─── The records ───

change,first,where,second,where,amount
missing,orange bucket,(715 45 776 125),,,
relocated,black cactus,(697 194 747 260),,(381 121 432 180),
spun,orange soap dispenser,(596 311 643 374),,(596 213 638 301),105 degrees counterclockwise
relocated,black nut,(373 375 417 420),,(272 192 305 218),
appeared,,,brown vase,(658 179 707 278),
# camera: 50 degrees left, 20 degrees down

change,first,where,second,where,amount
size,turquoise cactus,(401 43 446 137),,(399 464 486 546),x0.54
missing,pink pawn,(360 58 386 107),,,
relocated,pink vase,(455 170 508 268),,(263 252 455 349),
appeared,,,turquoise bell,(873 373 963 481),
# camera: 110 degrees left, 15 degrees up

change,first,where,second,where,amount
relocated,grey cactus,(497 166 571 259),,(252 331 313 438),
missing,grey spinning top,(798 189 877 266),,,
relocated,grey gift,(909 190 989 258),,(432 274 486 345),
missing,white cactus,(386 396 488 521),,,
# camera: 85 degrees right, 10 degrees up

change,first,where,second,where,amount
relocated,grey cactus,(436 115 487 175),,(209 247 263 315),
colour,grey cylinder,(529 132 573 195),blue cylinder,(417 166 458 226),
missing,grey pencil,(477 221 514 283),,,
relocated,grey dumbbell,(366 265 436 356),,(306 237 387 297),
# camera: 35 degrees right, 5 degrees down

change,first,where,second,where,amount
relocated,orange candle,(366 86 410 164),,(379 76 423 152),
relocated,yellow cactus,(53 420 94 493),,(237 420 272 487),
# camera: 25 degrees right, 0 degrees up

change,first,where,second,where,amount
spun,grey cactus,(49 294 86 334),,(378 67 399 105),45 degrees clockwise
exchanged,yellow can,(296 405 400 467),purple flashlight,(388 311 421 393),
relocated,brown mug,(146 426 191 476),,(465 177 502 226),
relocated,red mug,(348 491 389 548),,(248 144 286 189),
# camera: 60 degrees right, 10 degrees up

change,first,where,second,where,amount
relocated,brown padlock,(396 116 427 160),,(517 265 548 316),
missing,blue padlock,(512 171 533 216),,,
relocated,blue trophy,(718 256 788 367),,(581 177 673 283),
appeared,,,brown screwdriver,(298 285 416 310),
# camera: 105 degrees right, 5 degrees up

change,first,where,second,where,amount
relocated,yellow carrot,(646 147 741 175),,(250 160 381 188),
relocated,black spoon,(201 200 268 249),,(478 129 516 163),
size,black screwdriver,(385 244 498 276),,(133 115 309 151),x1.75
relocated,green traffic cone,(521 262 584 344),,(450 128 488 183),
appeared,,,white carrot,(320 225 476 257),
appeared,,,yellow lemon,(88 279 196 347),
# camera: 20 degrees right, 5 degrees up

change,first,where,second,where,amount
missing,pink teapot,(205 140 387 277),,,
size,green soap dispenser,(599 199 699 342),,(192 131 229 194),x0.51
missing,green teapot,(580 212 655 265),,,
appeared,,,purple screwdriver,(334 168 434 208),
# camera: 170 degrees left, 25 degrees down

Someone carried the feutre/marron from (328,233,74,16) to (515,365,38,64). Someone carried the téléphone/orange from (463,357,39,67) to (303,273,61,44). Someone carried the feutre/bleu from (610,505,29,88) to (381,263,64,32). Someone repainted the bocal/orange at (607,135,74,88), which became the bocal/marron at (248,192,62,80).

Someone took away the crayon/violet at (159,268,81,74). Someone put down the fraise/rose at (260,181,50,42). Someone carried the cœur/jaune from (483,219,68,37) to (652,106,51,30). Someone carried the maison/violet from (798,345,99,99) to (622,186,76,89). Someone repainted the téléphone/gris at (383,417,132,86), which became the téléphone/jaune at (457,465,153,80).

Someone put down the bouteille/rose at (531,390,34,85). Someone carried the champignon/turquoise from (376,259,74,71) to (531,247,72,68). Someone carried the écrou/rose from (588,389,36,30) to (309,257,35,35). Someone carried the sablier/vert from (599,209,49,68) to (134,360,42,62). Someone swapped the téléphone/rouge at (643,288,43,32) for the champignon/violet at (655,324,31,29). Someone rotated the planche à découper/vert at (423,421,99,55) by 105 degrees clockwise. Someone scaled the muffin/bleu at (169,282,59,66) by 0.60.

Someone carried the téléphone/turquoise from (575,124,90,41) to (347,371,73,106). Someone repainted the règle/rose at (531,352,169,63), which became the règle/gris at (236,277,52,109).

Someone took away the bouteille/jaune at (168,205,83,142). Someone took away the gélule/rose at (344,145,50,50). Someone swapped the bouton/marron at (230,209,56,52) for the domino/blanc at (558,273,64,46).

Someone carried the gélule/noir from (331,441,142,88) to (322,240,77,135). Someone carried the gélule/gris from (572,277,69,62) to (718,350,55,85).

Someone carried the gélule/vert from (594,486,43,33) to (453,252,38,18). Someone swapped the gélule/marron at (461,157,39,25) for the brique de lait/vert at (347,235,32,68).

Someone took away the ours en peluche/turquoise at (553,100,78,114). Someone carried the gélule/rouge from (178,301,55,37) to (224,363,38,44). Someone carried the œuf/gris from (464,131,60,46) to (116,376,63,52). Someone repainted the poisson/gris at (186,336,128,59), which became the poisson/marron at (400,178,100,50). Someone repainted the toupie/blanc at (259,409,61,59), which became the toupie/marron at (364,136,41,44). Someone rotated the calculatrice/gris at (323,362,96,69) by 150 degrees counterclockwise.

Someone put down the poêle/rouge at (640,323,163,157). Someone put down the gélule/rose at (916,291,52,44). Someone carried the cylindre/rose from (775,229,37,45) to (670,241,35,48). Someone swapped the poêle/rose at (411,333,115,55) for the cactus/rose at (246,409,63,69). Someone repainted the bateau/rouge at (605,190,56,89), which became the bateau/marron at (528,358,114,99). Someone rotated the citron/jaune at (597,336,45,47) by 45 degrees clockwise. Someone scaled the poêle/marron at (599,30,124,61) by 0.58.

───

> _Your assignment_
The answer should consist of all the lines above, retyped exactly.

> _Finished task_
change,first,where,second,where,amount
missing,orange bucket,(715 45 776 125),,,
relocated,black cactus,(697 194 747 260),,(381 121 432 180),
spun,orange soap dispenser,(596 311 643 374),,(596 213 638 301),105 degrees counterclockwise
relocated,black nut,(373 375 417 420),,(272 192 305 218),
appeared,,,brown vase,(658 179 707 278),
# camera: 50 degrees left, 20 degrees down

change,first,where,second,where,amount
size,turquoise cactus,(401 43 446 137),,(399 464 486 546),x0.54
missing,pink pawn,(360 58 386 107),,,
relocated,pink vase,(455 170 508 268),,(263 252 455 349),
appeared,,,turquoise bell,(873 373 963 481),
# camera: 110 degrees left, 15 degrees up

change,first,where,second,where,amount
relocated,grey cactus,(497 166 571 259),,(252 331 313 438),
missing,grey spinning top,(798 189 877 266),,,
relocated,grey gift,(909 190 989 258),,(432 274 486 345),
missing,white cactus,(386 396 488 521),,,
# camera: 85 degrees right, 10 degrees up

change,first,where,second,where,amount
relocated,grey cactus,(436 115 487 175),,(209 247 263 315),
colour,grey cylinder,(529 132 573 195),blue cylinder,(417 166 458 226),
missing,grey pencil,(477 221 514 283),,,
relocated,grey dumbbell,(366 265 436 356),,(306 237 387 297),
# camera: 35 degrees right, 5 degrees down

change,first,where,second,where,amount
relocated,orange candle,(366 86 410 164),,(379 76 423 152),
relocated,yellow cactus,(53 420 94 493),,(237 420 272 487),
# camera: 25 degrees right, 0 degrees up

change,first,where,second,where,amount
spun,grey cactus,(49 294 86 334),,(378 67 399 105),45 degrees clockwise
exchanged,yellow can,(296 405 400 467),purple flashlight,(388 311 421 393),
relocated,brown mug,(146 426 191 476),,(465 177 502 226),
relocated,red mug,(348 491 389 548),,(248 144 286 189),
# camera: 60 degrees right, 10 degrees up

change,first,where,second,where,amount
relocated,brown padlock,(396 116 427 160),,(517 265 548 316),
missing,blue padlock,(512 171 533 216),,,
relocated,blue trophy,(718 256 788 367),,(581 177 673 283),
appeared,,,brown screwdriver,(298 285 416 310),
# camera: 105 degrees right, 5 degrees up

change,first,where,second,where,amount
relocated,yellow carrot,(646 147 741 175),,(250 160 381 188),
relocated,black spoon,(201 200 268 249),,(478 129 516 163),
size,black screwdriver,(385 244 498 276),,(133 115 309 151),x1.75
relocated,green traffic cone,(521 262 584 344),,(450 128 488 183),
appeared,,,white carrot,(320 225 476 257),
appeared,,,yellow lemon,(88 279 196 347),
# camera: 20 degrees right, 5 degrees up

change,first,where,second,where,amount
missing,pink teapot,(205 140 387 277),,,
size,green soap dispenser,(599 199 699 342),,(192 131 229 194),x0.51
missing,green teapot,(580 212 655 265),,,
appeared,,,purple screwdriver,(334 168 434 208),
# camera: 170 degrees left, 25 degrees down

Someone carried the feutre/marron from (328,233,74,16) to (515,365,38,64). Someone carried the téléphone/orange from (463,357,39,67) to (303,273,61,44). Someone carried the feutre/bleu from (610,505,29,88) to (381,263,64,32). Someone repainted the bocal/orange at (607,135,74,88), which became the bocal/marron at (248,192,62,80).

Someone took away the crayon/violet at (159,268,81,74). Someone put down the fraise/rose at (260,181,50,42). Someone carried the cœur/jaune from (483,219,68,37) to (652,106,51,30). Someone carried the maison/violet from (798,345,99,99) to (622,186,76,89). Someone repainted the téléphone/gris at (383,417,132,86), which became the téléphone/jaune at (457,465,153,80).

Someone put down the bouteille/rose at (531,390,34,85). Someone carried the champignon/turquoise from (376,259,74,71) to (531,247,72,68). Someone carried the écrou/rose from (588,389,36,30) to (309,257,35,35). Someone carried the sablier/vert from (599,209,49,68) to (134,360,42,62). Someone swapped the téléphone/rouge at (643,288,43,32) for the champignon/violet at (655,324,31,29). Someone rotated the planche à découper/vert at (423,421,99,55) by 105 degrees clockwise. Someone scaled the muffin/bleu at (169,282,59,66) by 0.60.

Someone carried the téléphone/turquoise from (575,124,90,41) to (347,371,73,106). Someone repainted the règle/rose at (531,352,169,63), which became the règle/gris at (236,277,52,109).

Someone took away the bouteille/jaune at (168,205,83,142). Someone took away the gélule/rose at (344,145,50,50). Someone swapped the bouton/marron at (230,209,56,52) for the domino/blanc at (558,273,64,46).

Someone carried the gélule/noir from (331,441,142,88) to (322,240,77,135). Someone carried the gélule/gris from (572,277,69,62) to (718,350,55,85).

Someone carried the gélule/vert from (594,486,43,33) to (453,252,38,18). Someone swapped the gélule/marron at (461,157,39,25) for the brique de lait/vert at (347,235,32,68).

Someone took away the ours en peluche/turquoise at (553,100,78,114). Someone carried the gélule/rouge from (178,301,55,37) to (224,363,38,44). Someone carried the œuf/gris from (464,131,60,46) to (116,376,63,52). Someone repainted the poisson/gris at (186,336,128,59), which became the poisson/marron at (400,178,100,50). Someone repainted the toupie/blanc at (259,409,61,59), which became the toupie/marron at (364,136,41,44). Someone rotated the calculatrice/gris at (323,362,96,69) by 150 degrees counterclockwise.

Someone put down the poêle/rouge at (640,323,163,157). Someone put down the gélule/rose at (916,291,52,44). Someone carried the cylindre/rose from (775,229,37,45) to (670,241,35,48). Someone swapped the poêle/rose at (411,333,115,55) for the cactus/rose at (246,409,63,69). Someone repainted the bateau/rouge at (605,190,56,89), which became the bateau/marron at (528,358,114,99). Someone rotated the citron/jaune at (597,336,45,47) by 45 degrees clockwise. Someone scaled the poêle/marron at (599,30,124,61) by 0.58.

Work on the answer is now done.